What you are asked to do →
Since only part of the records is wanted, repeat exactly the lines from the one containing "U101 pin STAT: PROG -> STAT" through the last line, both included.

Data to examine →
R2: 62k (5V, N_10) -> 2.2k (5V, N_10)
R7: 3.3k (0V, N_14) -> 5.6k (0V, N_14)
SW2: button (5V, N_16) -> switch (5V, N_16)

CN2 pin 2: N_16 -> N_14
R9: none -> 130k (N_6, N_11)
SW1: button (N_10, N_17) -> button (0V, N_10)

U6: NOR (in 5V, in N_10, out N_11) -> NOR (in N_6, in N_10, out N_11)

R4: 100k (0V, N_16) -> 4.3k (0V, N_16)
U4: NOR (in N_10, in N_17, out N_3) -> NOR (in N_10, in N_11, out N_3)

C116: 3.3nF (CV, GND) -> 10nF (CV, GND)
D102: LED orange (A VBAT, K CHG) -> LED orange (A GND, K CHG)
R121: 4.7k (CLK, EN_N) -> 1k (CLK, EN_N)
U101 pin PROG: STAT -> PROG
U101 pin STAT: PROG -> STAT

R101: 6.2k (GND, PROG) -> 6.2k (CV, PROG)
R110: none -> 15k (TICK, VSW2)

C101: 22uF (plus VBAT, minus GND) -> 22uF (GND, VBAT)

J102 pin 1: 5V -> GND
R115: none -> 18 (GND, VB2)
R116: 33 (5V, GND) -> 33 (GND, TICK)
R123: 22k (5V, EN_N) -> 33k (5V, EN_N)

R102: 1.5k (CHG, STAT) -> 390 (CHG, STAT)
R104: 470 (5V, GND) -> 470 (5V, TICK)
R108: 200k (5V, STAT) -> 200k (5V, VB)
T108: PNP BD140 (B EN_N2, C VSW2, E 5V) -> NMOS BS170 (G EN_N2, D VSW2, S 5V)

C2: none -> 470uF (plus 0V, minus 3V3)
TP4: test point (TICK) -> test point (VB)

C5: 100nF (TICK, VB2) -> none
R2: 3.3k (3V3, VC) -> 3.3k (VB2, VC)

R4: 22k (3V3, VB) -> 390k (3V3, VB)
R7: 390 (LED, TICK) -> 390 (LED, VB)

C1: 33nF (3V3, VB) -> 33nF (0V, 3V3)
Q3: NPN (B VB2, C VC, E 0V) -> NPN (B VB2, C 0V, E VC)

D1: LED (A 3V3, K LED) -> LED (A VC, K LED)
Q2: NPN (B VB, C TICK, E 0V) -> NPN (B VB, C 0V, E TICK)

Response for this exercise →
U101 pin STAT: PROG -> STAT

R101: 6.2k (GND, PROG) -> 6.2k (CV, PROG)
R110: none -> 15k (TICK, VSW2)

C101: 22uF (plus VBAT, minus GND) -> 22uF (GND, VBAT)

J102 pin 1: 5V -> GND
R115: none -> 18 (GND, VB2)
R116: 33 (5V, GND) -> 33 (GND, TICK)
R123: 22k (5V, EN_N) -> 33k (5V, EN_N)

R102: 1.5k (CHG, STAT) -> 390 (CHG, STAT)
R104: 470 (5V, GND) -> 470 (5V, TICK)
R108: 200k (5V, STAT) -> 200k (5V, VB)
T108: PNP BD140 (B EN_N2, C VSW2, E 5V) -> NMOS BS170 (G EN_N2, D VSW2, S 5V)

C2: none -> 470uF (plus 0V, minus 3V3)
TP4: test point (TICK) -> test point (VB)

C5: 100nF (TICK, VB2) -> none
R2: 3.3k (3V3, VC) -> 3.3k (VB2, VC)

R4: 22k (3V3, VB) -> 390k (3V3, VB)
R7: 390 (LED, TICK) -> 390 (LED, VB)

C1: 33nF (3V3, VB) -> 33nF (0V, 3V3)
Q3: NPN (B VB2, C VC, E 0V) -> NPN (B VB2, C 0V, E VC)

D1: LED (A 3V3, K LED) -> LED (A VC, K LED)
Q2: NPN (B VB, C TICK, E 0V) -> NPN (B VB, C 0V, E TICK)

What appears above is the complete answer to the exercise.